>>>

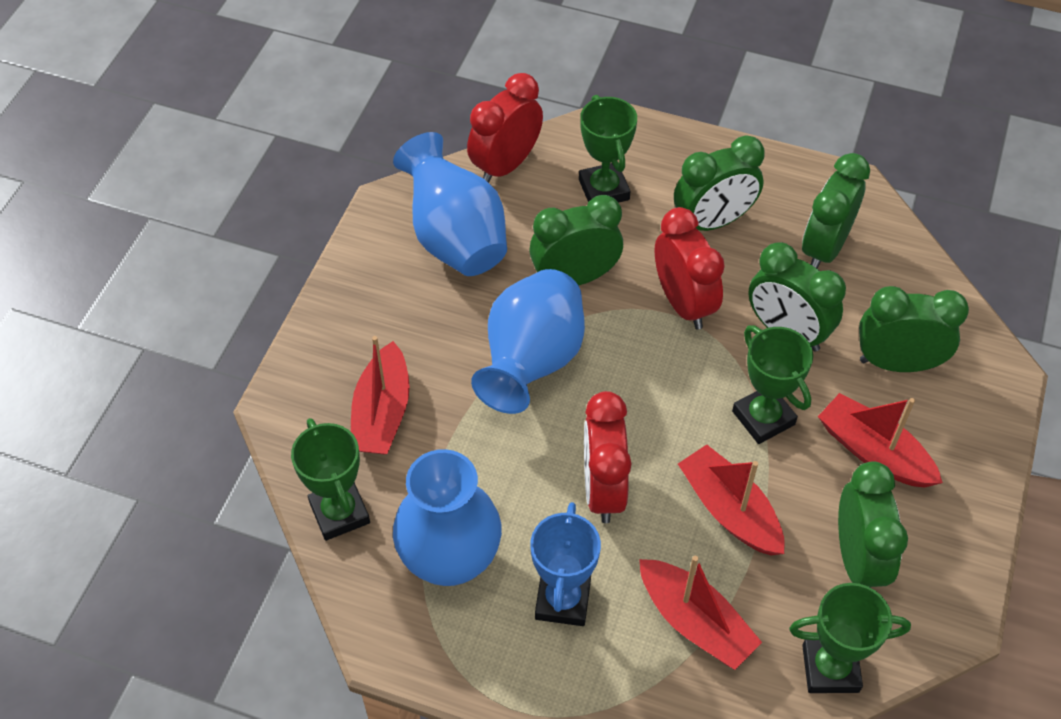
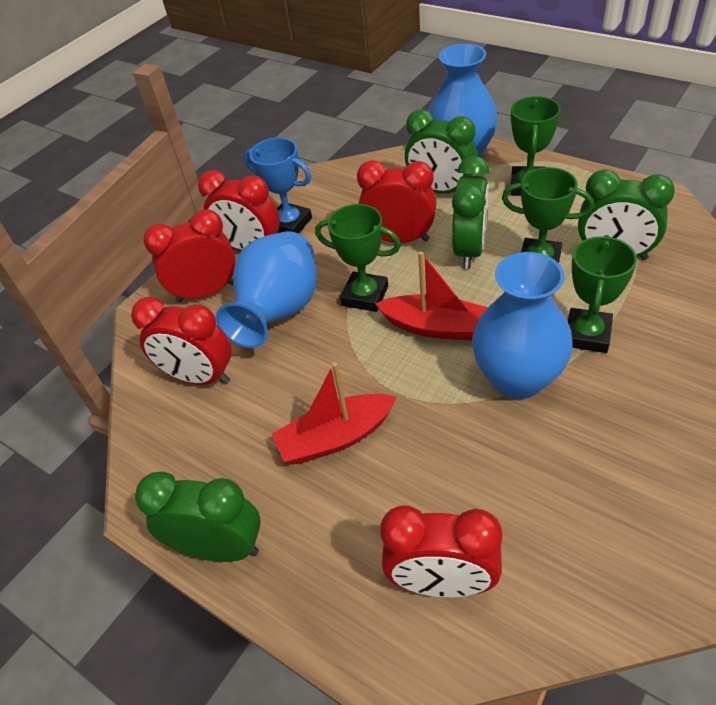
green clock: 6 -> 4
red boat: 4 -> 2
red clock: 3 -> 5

<<<
>>>

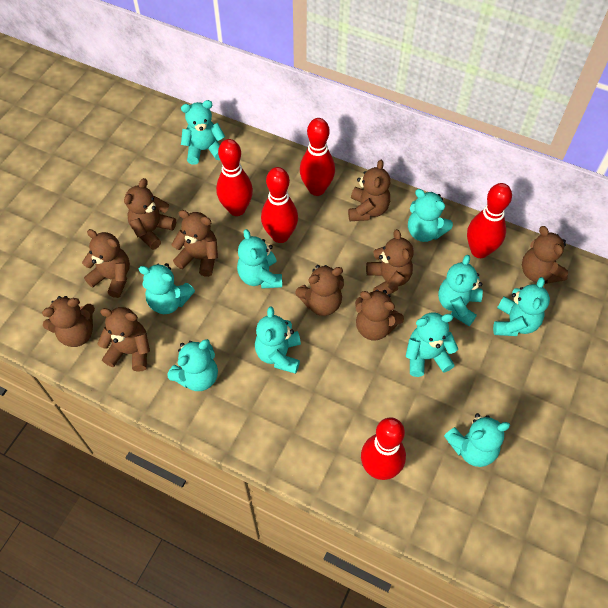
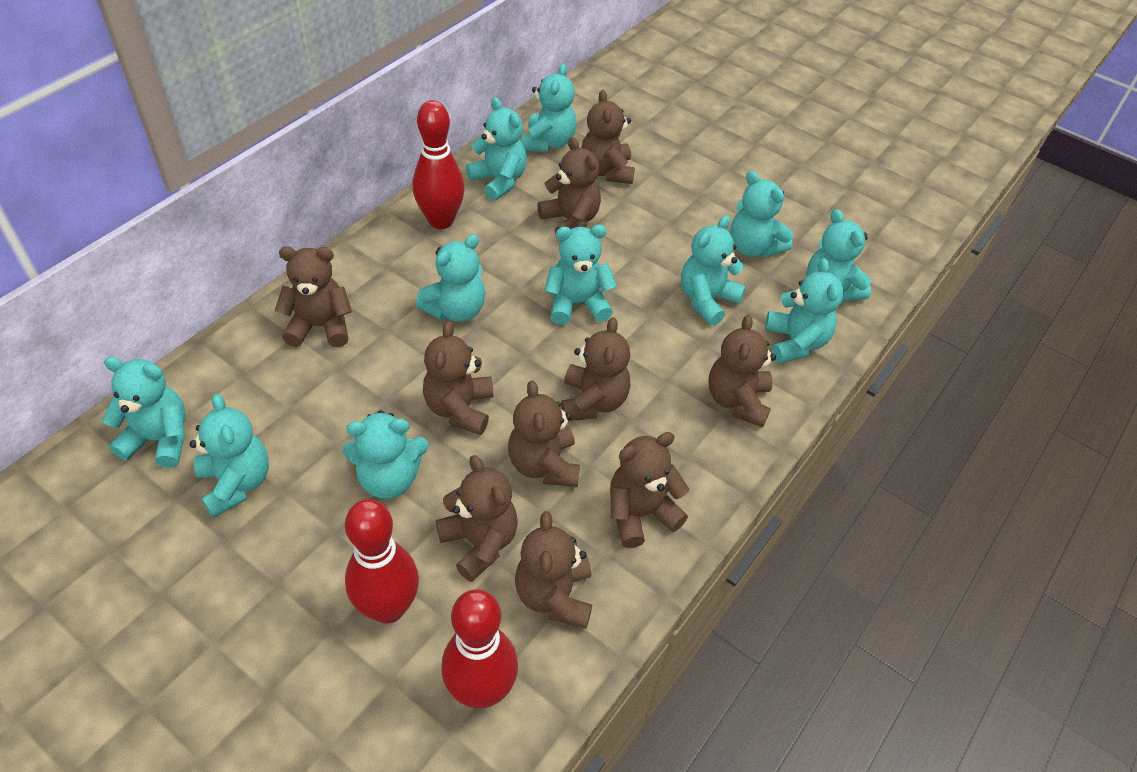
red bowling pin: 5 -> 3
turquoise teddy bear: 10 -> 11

<<<
>>>

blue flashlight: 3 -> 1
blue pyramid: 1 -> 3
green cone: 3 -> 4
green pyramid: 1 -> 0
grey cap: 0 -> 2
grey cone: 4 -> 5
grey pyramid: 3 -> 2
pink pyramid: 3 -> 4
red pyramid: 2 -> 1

<<<

▶ **Work item**
From the material above, set down exactly the lines starting at the one with "green pyramid: 1 -> 0" and ending at the one with "red pyramid: 2 -> 1", end lines included.

▶ **Solution to the problem**
green pyramid: 1 -> 0
grey cap: 0 -> 2
grey cone: 4 -> 5
grey pyramid: 3 -> 2
pink pyramid: 3 -> 4
red pyramid: 2 -> 1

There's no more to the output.